• _Records for this task_:

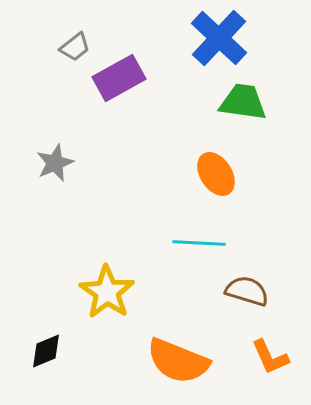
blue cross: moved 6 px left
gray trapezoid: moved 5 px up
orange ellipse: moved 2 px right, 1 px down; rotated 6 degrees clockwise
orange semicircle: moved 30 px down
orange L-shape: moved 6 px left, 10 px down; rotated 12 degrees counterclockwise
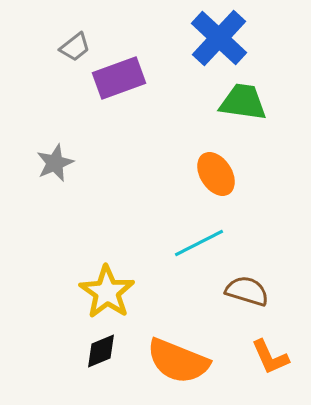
purple rectangle: rotated 9 degrees clockwise
cyan line: rotated 30 degrees counterclockwise
black diamond: moved 55 px right
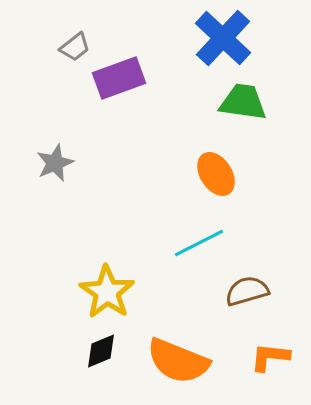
blue cross: moved 4 px right
brown semicircle: rotated 33 degrees counterclockwise
orange L-shape: rotated 120 degrees clockwise
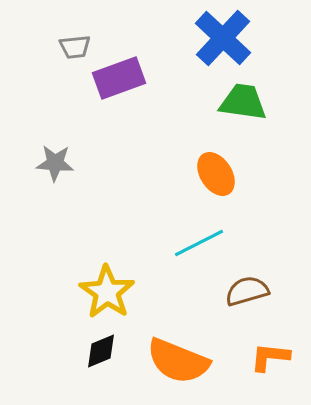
gray trapezoid: rotated 32 degrees clockwise
gray star: rotated 27 degrees clockwise
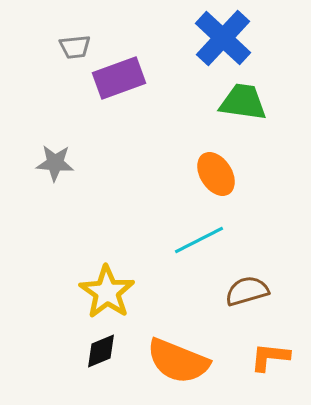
cyan line: moved 3 px up
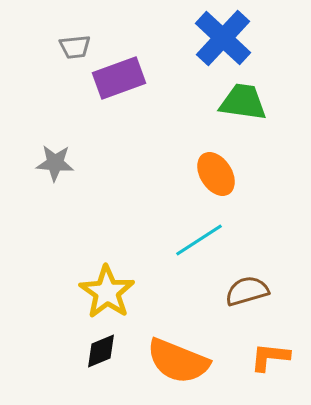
cyan line: rotated 6 degrees counterclockwise
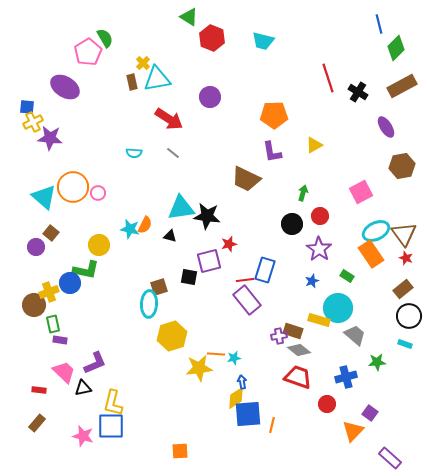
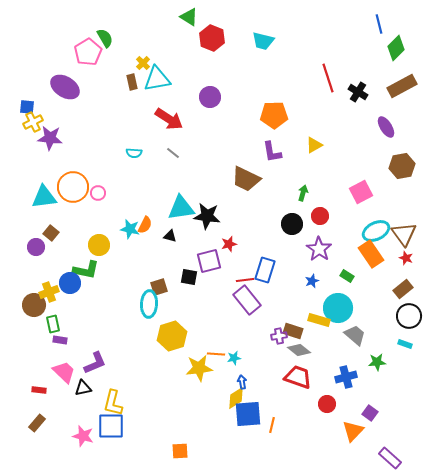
cyan triangle at (44, 197): rotated 48 degrees counterclockwise
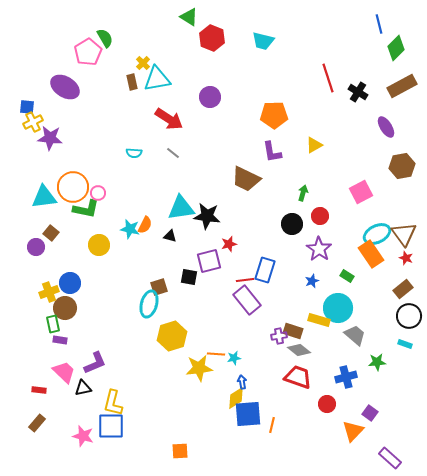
cyan ellipse at (376, 231): moved 1 px right, 3 px down
green L-shape at (86, 270): moved 61 px up
cyan ellipse at (149, 304): rotated 12 degrees clockwise
brown circle at (34, 305): moved 31 px right, 3 px down
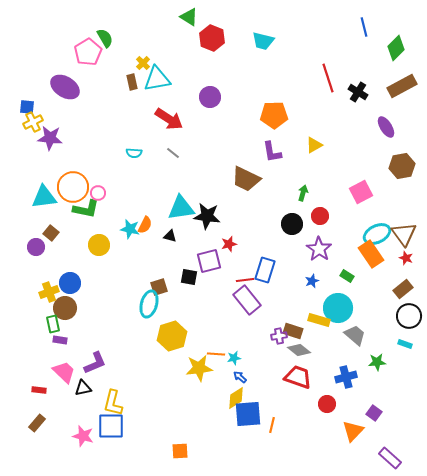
blue line at (379, 24): moved 15 px left, 3 px down
blue arrow at (242, 382): moved 2 px left, 5 px up; rotated 40 degrees counterclockwise
purple square at (370, 413): moved 4 px right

• _Short task_:
Copy the entries word for word, starting at the line that contains "gray trapezoid: rotated 32 degrees clockwise" and ending after the line that contains "brown circle at". Leave the pictures out of your copy.

• _Written answer_:
gray trapezoid: rotated 32 degrees clockwise
gray star: rotated 27 degrees clockwise
cyan line: moved 3 px up
cyan line: rotated 6 degrees counterclockwise
cyan triangle at (44, 197): rotated 48 degrees counterclockwise
cyan ellipse at (376, 231): moved 1 px right, 3 px down
green L-shape at (86, 270): moved 61 px up
cyan ellipse at (149, 304): rotated 12 degrees clockwise
brown circle at (34, 305): moved 31 px right, 3 px down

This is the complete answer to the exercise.